§ Work to complete: Gather every row below that contains the word "ellipse" and copy each such row in full. Matching is case-sensitive.

§ Provided data:
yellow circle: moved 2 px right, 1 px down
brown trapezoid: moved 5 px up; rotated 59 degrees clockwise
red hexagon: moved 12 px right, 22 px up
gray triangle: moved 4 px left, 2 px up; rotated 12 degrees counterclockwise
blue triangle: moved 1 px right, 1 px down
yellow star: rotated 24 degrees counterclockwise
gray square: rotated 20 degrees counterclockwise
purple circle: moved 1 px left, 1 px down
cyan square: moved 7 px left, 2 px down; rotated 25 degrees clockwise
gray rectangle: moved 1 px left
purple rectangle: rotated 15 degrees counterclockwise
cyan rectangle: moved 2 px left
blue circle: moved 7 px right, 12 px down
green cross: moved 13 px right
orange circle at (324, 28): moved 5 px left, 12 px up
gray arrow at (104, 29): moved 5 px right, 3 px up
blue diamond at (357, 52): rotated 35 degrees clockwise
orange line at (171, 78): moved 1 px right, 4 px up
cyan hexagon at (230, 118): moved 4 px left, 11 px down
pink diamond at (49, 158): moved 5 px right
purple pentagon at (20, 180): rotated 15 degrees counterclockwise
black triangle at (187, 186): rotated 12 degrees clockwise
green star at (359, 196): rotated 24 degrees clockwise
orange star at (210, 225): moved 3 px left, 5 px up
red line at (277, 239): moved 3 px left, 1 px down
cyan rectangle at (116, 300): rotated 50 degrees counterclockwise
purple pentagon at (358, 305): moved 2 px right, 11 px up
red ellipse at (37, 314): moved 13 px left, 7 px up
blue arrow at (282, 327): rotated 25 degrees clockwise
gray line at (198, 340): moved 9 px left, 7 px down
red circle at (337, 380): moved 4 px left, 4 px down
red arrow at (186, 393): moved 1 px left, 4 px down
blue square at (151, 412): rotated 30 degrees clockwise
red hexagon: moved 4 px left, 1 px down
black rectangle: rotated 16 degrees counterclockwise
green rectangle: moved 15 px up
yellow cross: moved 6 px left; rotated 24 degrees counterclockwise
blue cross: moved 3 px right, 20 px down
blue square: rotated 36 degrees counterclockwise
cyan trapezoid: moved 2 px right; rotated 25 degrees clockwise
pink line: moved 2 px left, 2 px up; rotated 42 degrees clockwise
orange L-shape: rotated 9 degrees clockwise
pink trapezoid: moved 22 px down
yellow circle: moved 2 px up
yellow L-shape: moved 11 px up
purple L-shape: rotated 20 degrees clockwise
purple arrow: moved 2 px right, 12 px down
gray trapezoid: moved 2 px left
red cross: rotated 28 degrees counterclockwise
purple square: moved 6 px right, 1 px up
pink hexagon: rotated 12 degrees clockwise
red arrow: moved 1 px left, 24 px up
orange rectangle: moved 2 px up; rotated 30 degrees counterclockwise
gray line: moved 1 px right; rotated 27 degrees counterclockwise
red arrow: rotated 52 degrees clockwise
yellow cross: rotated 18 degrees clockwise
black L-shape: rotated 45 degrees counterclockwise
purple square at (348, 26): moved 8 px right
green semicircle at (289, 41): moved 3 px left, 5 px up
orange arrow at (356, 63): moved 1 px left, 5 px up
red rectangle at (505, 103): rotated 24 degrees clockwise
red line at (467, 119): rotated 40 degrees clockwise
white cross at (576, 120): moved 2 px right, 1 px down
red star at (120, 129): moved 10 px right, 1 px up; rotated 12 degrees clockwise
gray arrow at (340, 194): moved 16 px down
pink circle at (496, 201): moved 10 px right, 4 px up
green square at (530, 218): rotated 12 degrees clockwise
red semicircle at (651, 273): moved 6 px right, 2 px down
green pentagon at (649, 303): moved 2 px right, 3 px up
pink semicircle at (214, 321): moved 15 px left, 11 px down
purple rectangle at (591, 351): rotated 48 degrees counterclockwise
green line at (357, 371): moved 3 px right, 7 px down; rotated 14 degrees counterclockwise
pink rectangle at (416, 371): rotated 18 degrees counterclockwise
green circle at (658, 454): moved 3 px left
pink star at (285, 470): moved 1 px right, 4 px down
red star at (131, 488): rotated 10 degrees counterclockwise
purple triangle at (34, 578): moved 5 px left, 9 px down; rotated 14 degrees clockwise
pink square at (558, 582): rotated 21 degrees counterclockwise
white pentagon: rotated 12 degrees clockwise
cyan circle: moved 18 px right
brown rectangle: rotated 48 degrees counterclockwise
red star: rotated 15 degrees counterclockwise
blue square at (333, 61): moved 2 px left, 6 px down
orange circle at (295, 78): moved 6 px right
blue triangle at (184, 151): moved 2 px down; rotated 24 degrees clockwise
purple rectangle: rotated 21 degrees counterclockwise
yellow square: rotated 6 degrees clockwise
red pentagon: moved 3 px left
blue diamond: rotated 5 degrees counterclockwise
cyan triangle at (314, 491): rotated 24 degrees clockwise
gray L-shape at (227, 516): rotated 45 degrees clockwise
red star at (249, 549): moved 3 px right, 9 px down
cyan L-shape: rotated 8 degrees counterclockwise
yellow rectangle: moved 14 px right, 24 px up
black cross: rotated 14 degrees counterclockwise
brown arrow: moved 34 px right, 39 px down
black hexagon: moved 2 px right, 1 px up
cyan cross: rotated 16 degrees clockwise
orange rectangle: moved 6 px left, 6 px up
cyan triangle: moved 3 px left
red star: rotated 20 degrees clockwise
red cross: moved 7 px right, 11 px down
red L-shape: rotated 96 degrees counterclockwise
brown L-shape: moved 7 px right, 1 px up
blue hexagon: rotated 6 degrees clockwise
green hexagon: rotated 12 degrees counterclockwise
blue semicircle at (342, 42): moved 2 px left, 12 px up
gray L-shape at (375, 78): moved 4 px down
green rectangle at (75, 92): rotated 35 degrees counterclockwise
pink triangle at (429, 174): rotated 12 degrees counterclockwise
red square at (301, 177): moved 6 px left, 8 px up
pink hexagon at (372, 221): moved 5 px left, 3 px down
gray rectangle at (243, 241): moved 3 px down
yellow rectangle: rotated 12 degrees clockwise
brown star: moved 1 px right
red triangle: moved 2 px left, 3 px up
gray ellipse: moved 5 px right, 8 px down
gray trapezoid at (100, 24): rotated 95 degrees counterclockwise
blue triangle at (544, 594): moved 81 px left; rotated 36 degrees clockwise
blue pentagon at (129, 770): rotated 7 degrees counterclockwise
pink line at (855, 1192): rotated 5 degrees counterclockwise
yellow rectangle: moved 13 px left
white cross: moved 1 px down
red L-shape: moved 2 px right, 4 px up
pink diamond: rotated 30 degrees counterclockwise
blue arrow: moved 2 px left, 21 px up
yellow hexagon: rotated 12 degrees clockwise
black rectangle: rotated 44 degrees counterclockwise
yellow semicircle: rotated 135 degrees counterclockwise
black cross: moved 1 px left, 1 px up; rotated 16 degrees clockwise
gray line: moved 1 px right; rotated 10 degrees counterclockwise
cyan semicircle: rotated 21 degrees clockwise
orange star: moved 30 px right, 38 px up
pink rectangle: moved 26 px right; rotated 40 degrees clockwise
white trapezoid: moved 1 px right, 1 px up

§ Task answer:
red ellipse at (37, 314): moved 13 px left, 7 px up
gray ellipse: moved 5 px right, 8 px down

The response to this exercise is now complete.